* **WHAT IS NEEDED**: The entire listing that follows must be repeated exactly, pictures excluded.
** Opening DATA EXCERPT block **
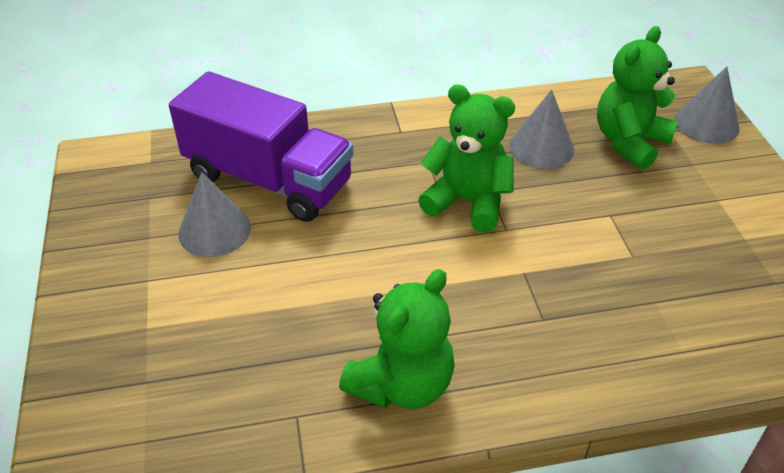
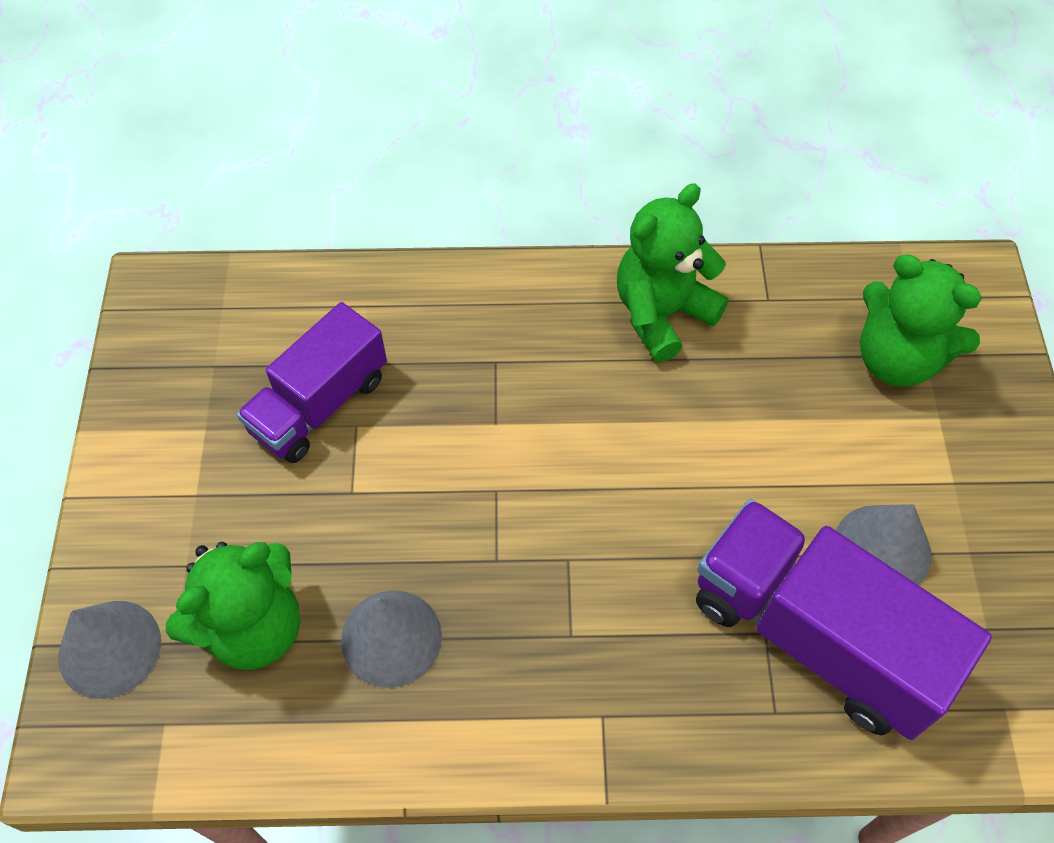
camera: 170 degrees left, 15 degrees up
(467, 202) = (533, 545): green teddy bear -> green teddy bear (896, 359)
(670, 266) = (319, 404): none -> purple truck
** Closing DATA EXCERPT block **
* **REPLY TO THE EXERCISE**:
camera: 170 degrees left, 15 degrees up
(467, 202) = (533, 545): green teddy bear -> green teddy bear (896, 359)
(670, 266) = (319, 404): none -> purple truck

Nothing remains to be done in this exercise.